(Supplied material)

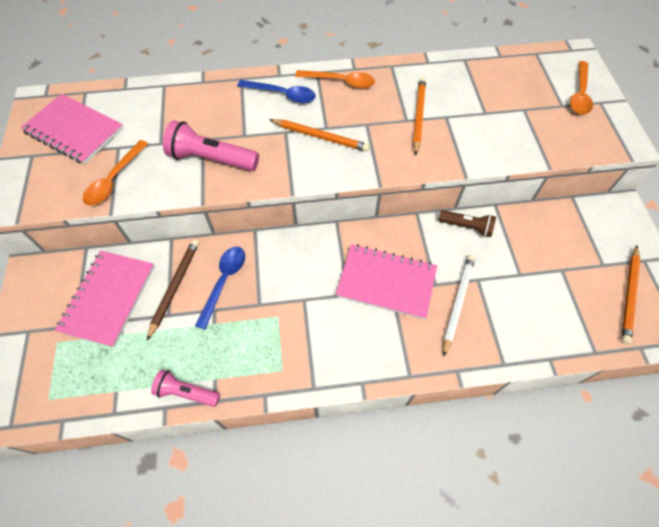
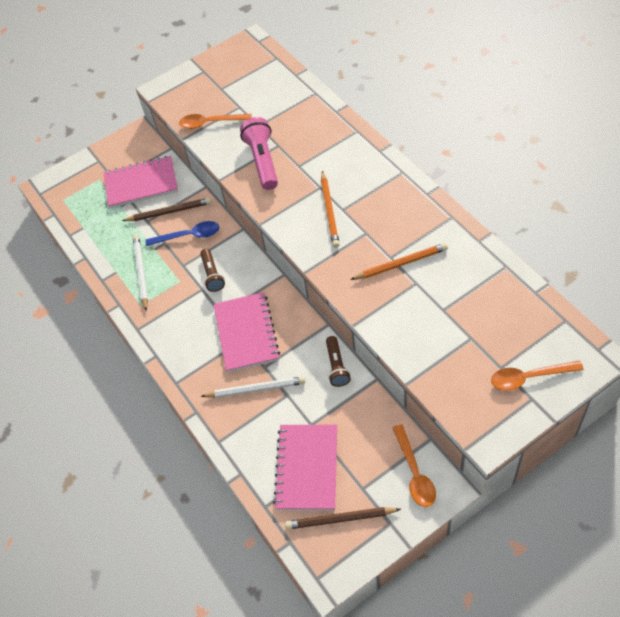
camera: 70 degrees right, 5 degrees down
(74, 131) = (237, 76): pink notebook -> pink notebook (307, 468)
(186, 392) = (100, 262): pink flashlight -> none
(237, 351) = (141, 272): none -> white pencil
(282, 95) = (358, 164): blue spoon -> none
(293, 282) = (212, 275): none -> brown flashlight
(340, 82) = (402, 193): orange spoon -> orange spoon (414, 472)
(629, 295) = (340, 519): orange pencil -> brown pencil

(End Supplied material)

## Prompt
Could you print all of the entries exactly, skipping the images?

## Expected answer
camera: 70 degrees right, 5 degrees down
(74, 131) = (237, 76): pink notebook -> pink notebook (307, 468)
(186, 392) = (100, 262): pink flashlight -> none
(237, 351) = (141, 272): none -> white pencil
(282, 95) = (358, 164): blue spoon -> none
(293, 282) = (212, 275): none -> brown flashlight
(340, 82) = (402, 193): orange spoon -> orange spoon (414, 472)
(629, 295) = (340, 519): orange pencil -> brown pencil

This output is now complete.